(Data extracted from a collection)
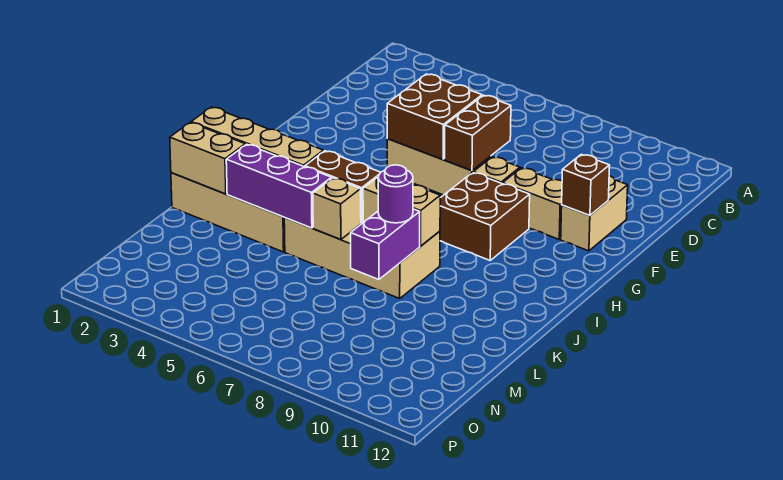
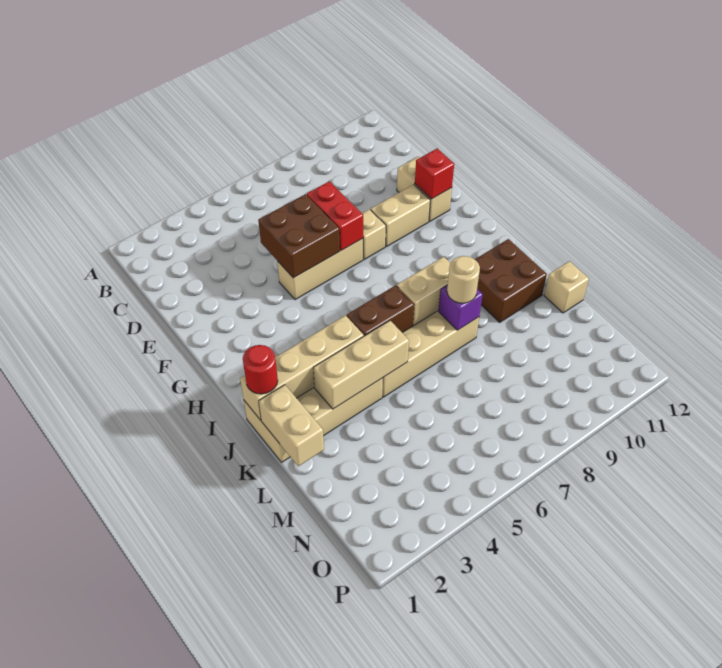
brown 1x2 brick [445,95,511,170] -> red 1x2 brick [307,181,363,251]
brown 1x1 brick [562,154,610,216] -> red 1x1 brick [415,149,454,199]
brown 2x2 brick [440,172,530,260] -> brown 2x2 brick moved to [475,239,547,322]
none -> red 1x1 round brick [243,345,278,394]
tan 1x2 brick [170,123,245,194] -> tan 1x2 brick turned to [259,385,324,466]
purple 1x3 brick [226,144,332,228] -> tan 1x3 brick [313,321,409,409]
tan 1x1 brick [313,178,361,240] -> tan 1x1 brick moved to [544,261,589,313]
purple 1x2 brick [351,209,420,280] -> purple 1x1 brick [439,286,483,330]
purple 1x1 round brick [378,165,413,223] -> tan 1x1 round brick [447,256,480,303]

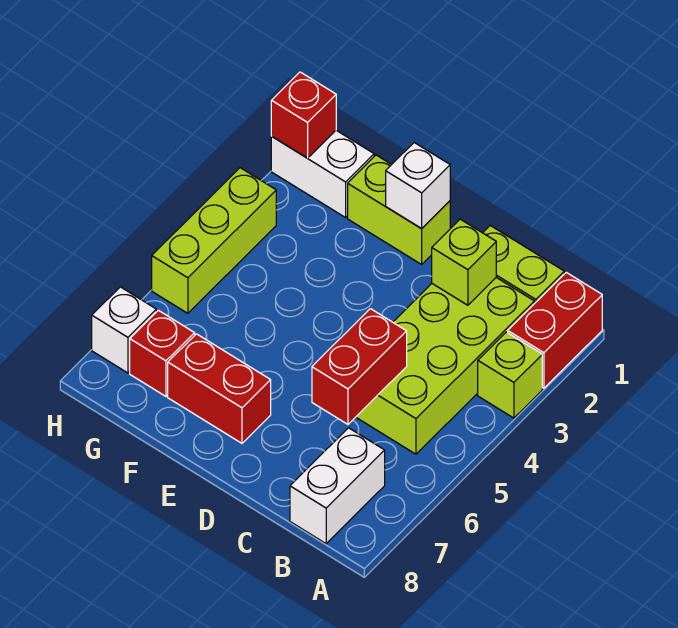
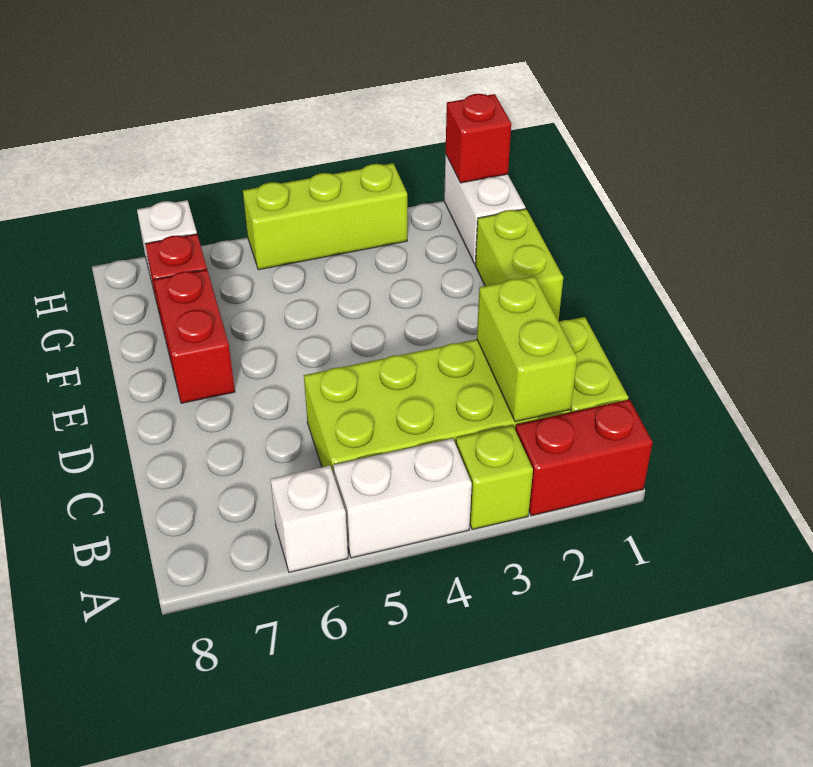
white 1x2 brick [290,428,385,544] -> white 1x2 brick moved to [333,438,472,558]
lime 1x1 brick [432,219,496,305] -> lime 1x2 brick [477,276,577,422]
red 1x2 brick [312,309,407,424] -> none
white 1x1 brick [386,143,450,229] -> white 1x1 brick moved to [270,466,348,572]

## Work request
Output all of the records word for word, and keep the pictures out of the copy.

## Exercise solution
brown 1x2 brick [445,95,511,170] -> red 1x2 brick [307,181,363,251]
brown 1x1 brick [562,154,610,216] -> red 1x1 brick [415,149,454,199]
brown 2x2 brick [440,172,530,260] -> brown 2x2 brick moved to [475,239,547,322]
none -> red 1x1 round brick [243,345,278,394]
tan 1x2 brick [170,123,245,194] -> tan 1x2 brick turned to [259,385,324,466]
purple 1x3 brick [226,144,332,228] -> tan 1x3 brick [313,321,409,409]
tan 1x1 brick [313,178,361,240] -> tan 1x1 brick moved to [544,261,589,313]
purple 1x2 brick [351,209,420,280] -> purple 1x1 brick [439,286,483,330]
purple 1x1 round brick [378,165,413,223] -> tan 1x1 round brick [447,256,480,303]

white 1x2 brick [290,428,385,544] -> white 1x2 brick moved to [333,438,472,558]
lime 1x1 brick [432,219,496,305] -> lime 1x2 brick [477,276,577,422]
red 1x2 brick [312,309,407,424] -> none
white 1x1 brick [386,143,450,229] -> white 1x1 brick moved to [270,466,348,572]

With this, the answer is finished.